## WORK ITEM
Tell how many lines in the following entries include the word "purple", giving the figure alone.

(Stored data entries)
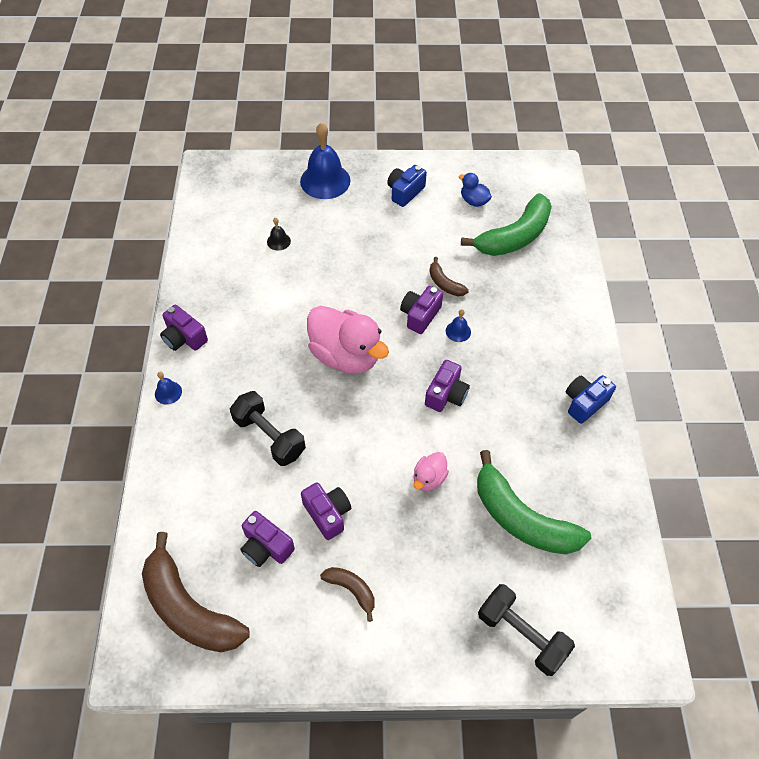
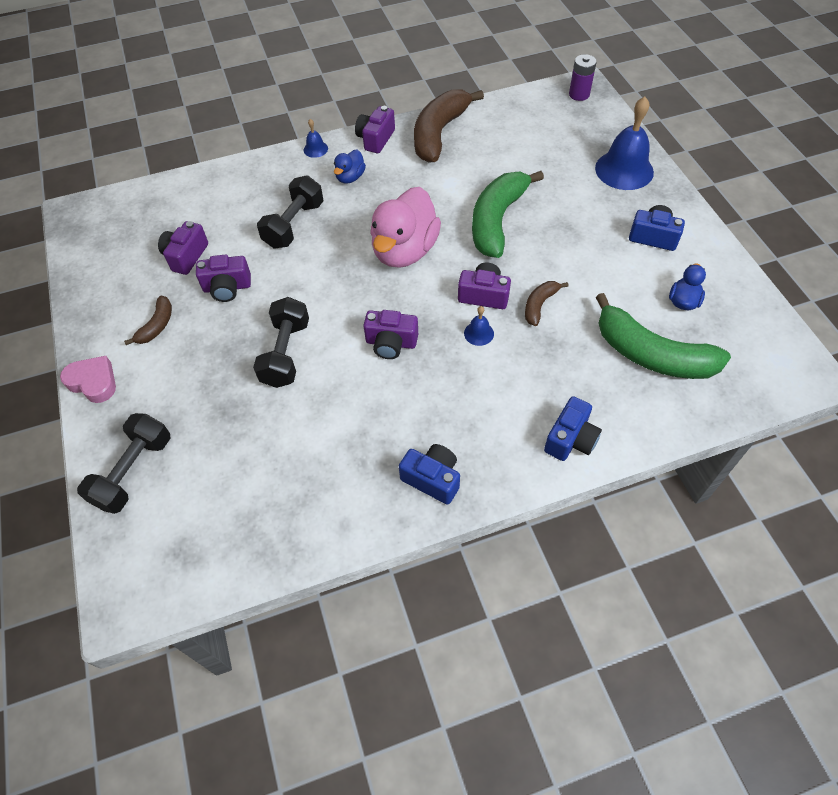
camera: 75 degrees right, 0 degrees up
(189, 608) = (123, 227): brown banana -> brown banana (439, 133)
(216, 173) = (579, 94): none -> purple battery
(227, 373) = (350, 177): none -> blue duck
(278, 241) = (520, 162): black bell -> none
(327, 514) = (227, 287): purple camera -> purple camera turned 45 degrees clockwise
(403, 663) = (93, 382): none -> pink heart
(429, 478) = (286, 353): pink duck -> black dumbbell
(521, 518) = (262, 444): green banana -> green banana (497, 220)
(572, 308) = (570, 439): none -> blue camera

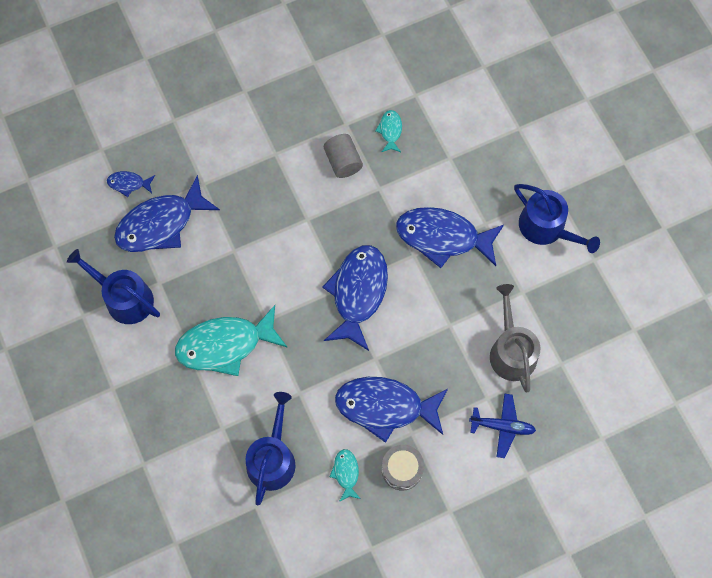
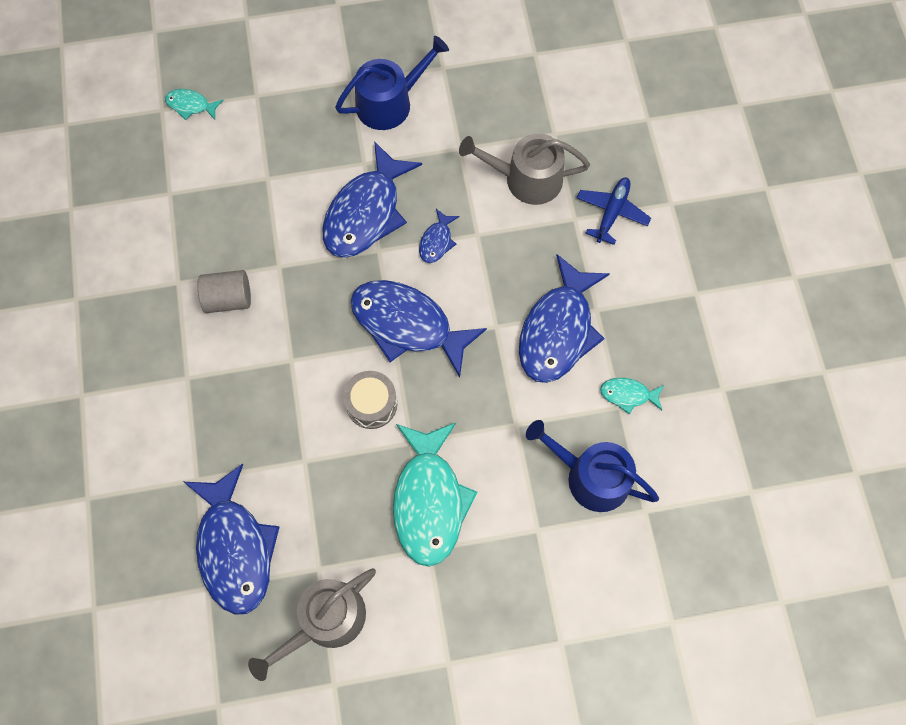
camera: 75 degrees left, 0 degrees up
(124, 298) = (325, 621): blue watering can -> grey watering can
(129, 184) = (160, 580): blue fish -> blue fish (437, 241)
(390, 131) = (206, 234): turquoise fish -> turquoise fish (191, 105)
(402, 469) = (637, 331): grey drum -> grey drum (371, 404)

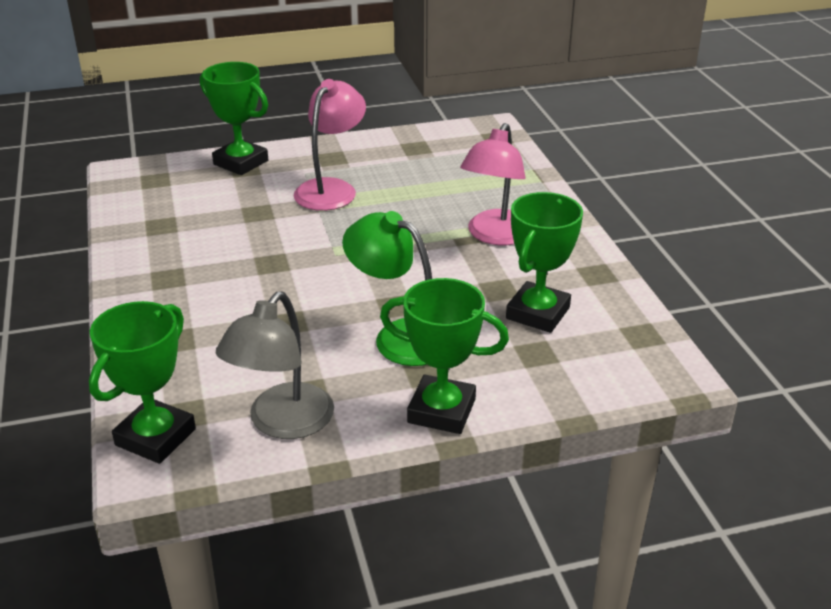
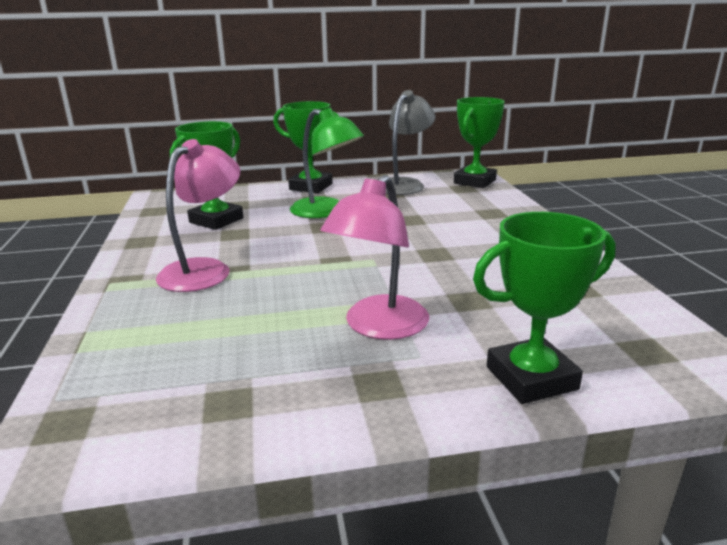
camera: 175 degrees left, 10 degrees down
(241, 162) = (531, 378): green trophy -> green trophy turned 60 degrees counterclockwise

## SOLUTION TO THIS TASK
2